TASK INSTRUCTIONS:
List all lines of the data containing the word "none".

** Opening EXTRACTED INFORMATION block **

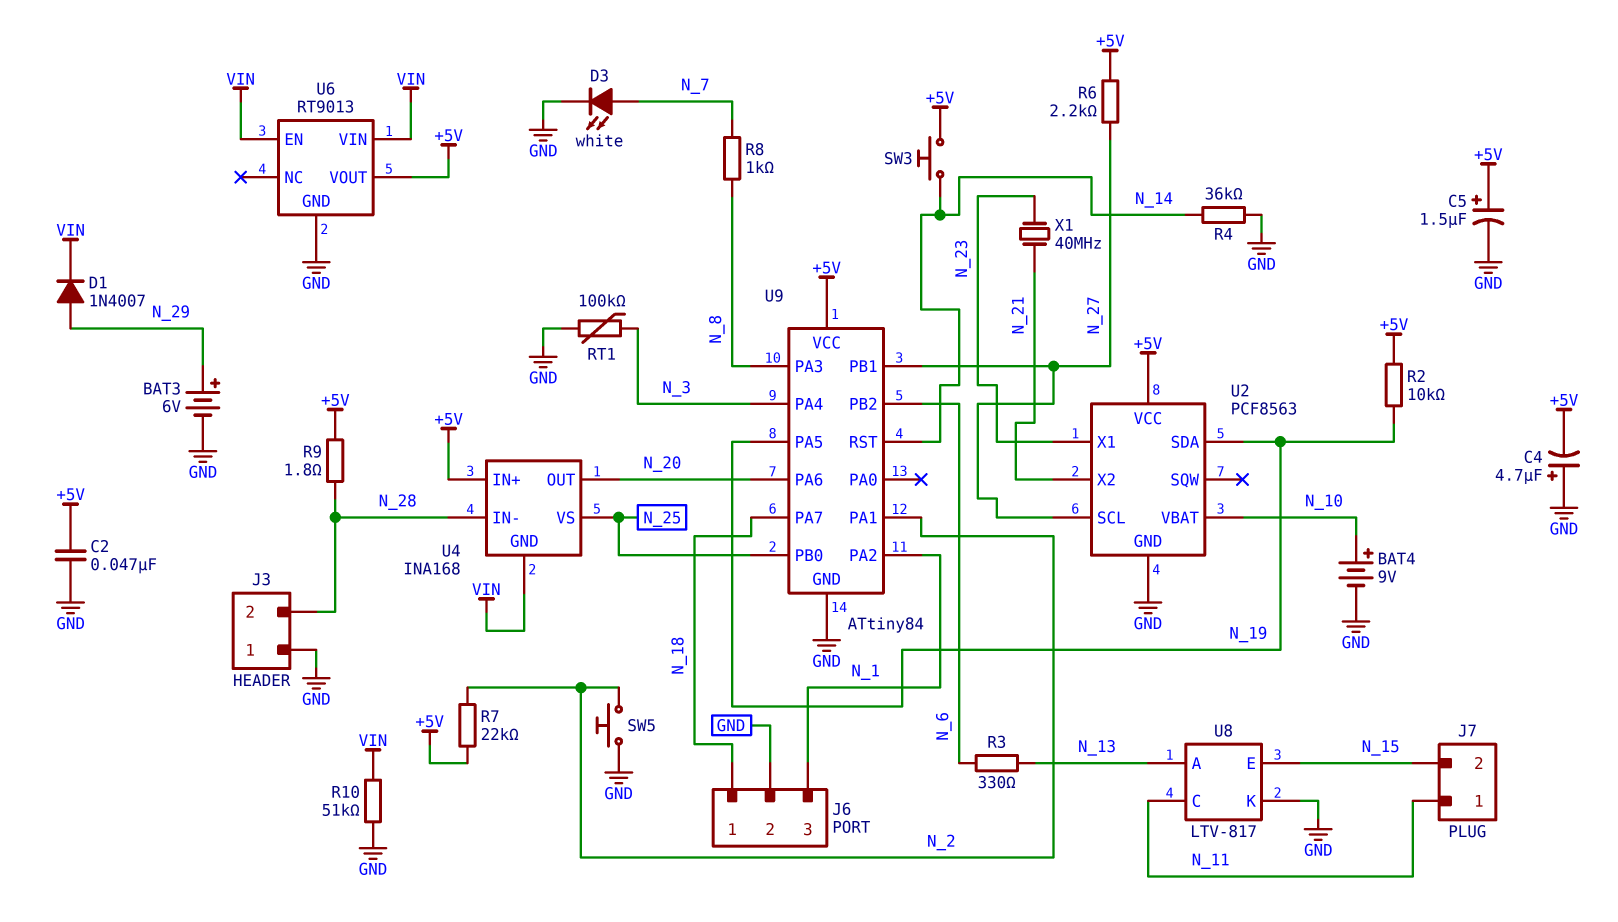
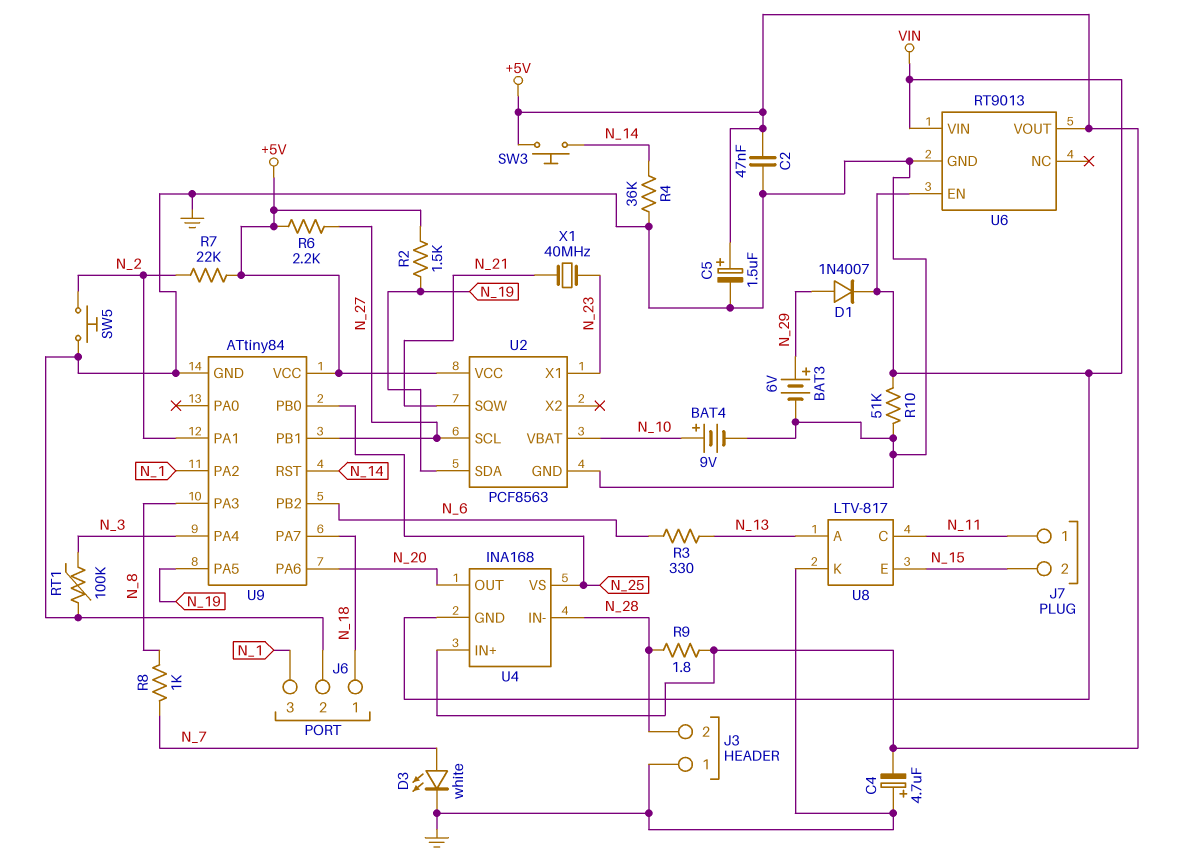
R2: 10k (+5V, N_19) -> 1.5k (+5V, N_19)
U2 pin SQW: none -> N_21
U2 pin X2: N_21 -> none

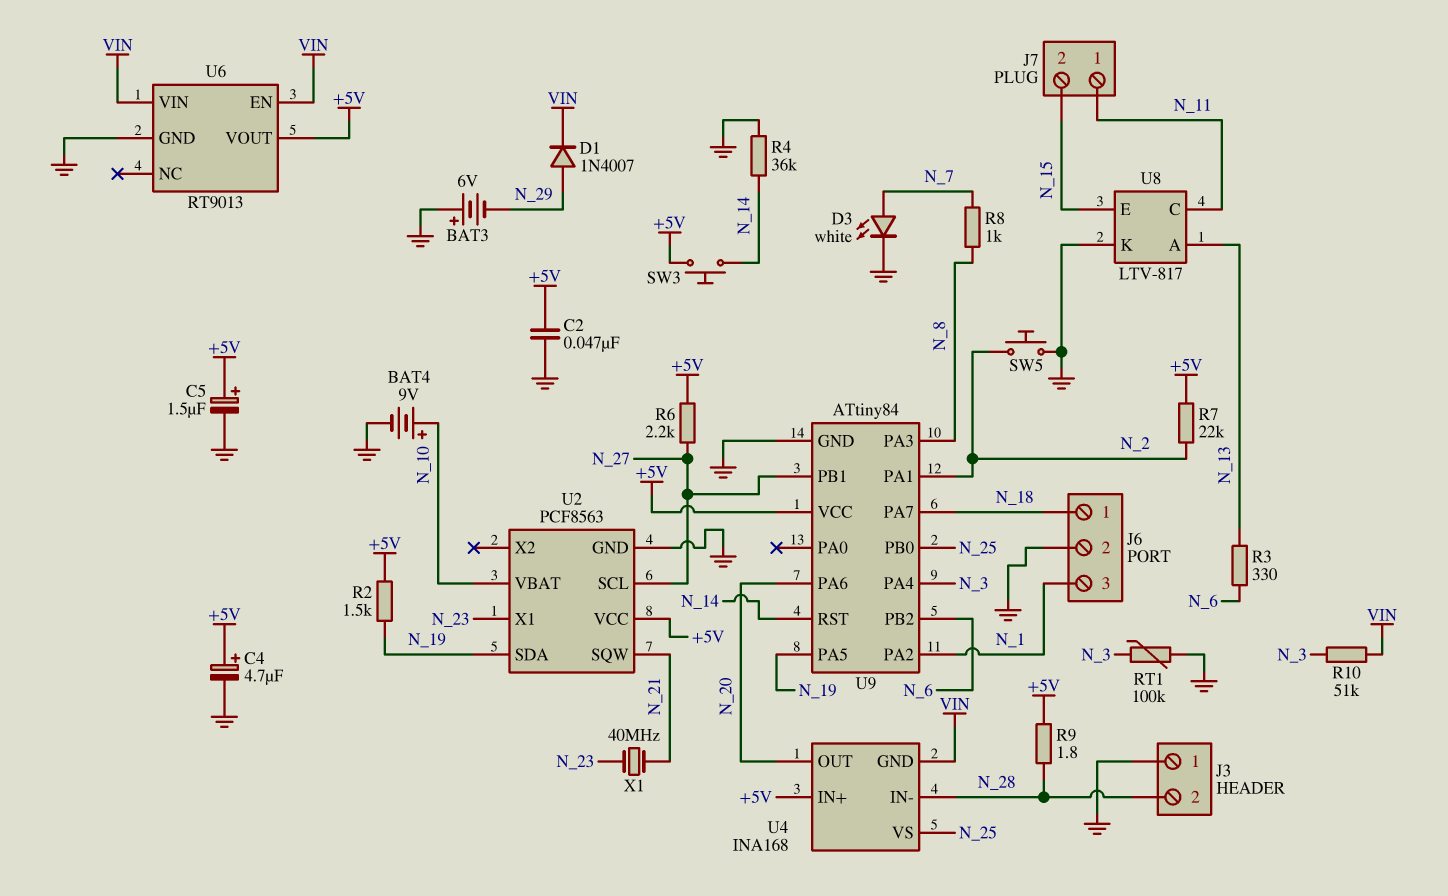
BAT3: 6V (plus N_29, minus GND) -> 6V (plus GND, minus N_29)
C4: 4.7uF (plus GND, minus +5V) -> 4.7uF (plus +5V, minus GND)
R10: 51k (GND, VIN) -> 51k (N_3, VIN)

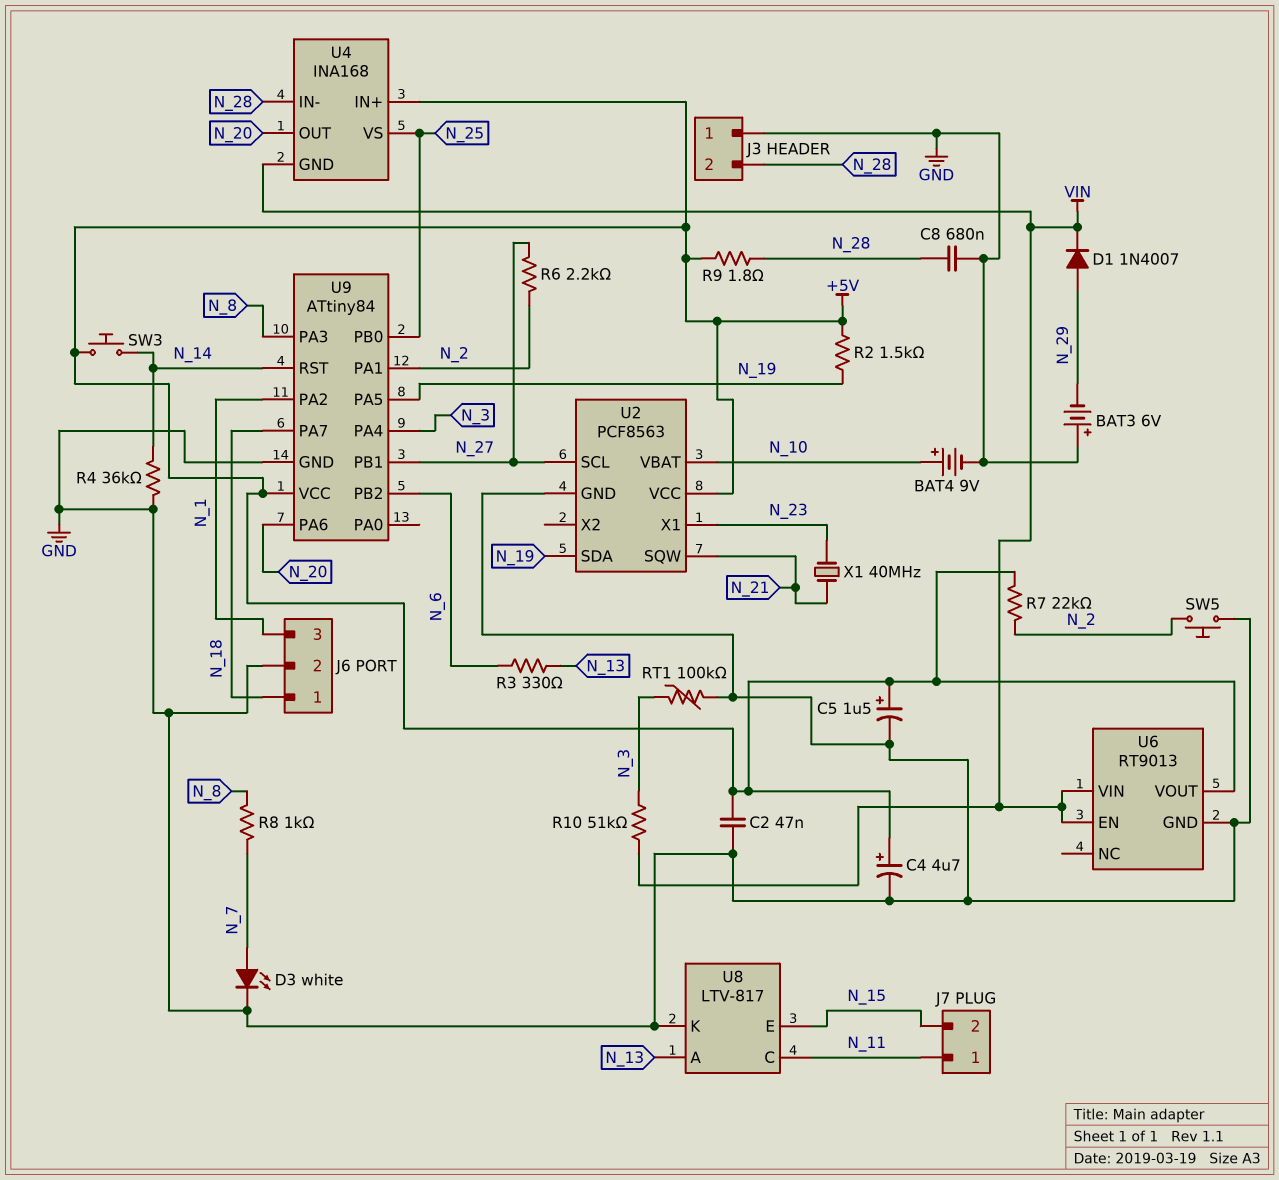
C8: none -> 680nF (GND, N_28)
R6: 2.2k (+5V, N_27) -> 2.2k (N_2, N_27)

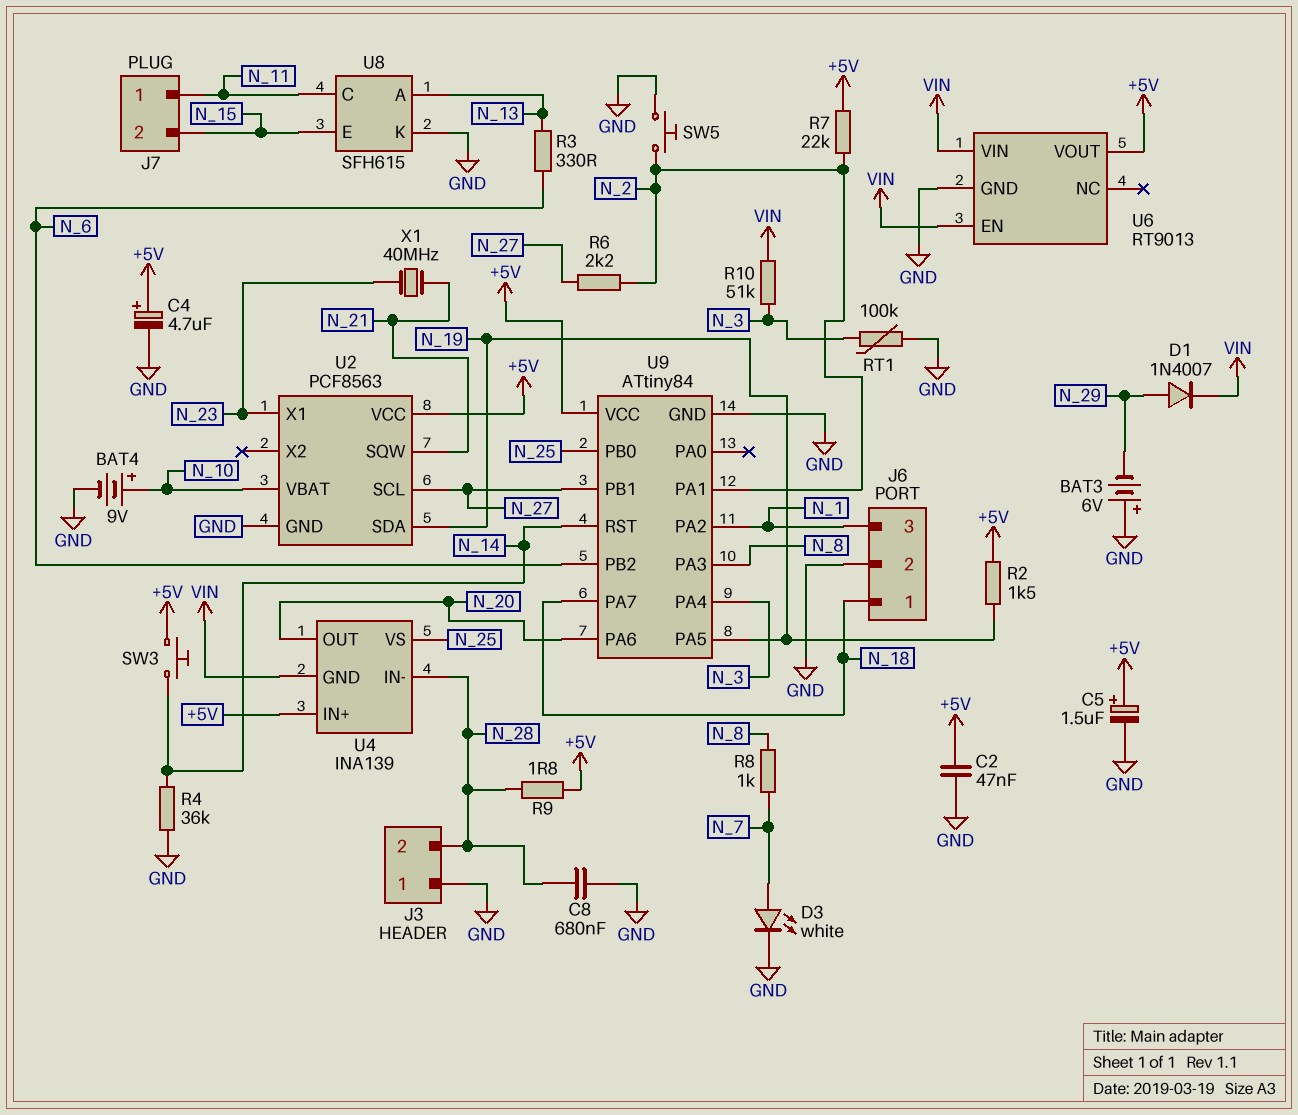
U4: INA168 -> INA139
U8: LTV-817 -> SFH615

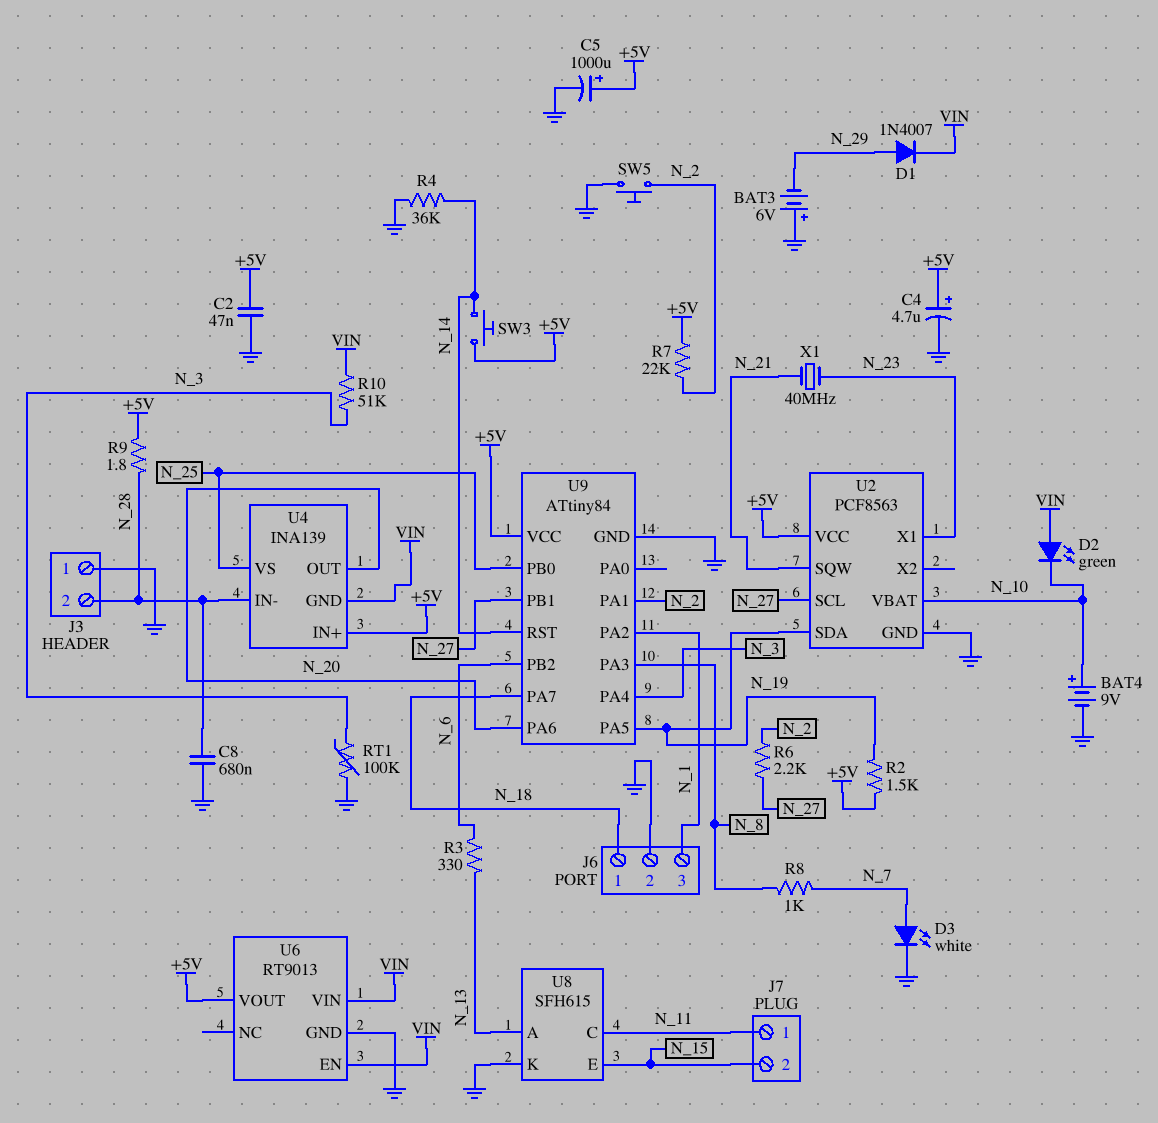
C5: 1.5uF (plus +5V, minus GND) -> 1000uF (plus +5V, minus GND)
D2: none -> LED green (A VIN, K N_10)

** Closing EXTRACTED INFORMATION block **

TASK ANSWER:
U2 pin SQW: none -> N_21
U2 pin X2: N_21 -> none
C8: none -> 680nF (GND, N_28)
D2: none -> LED green (A VIN, K N_10)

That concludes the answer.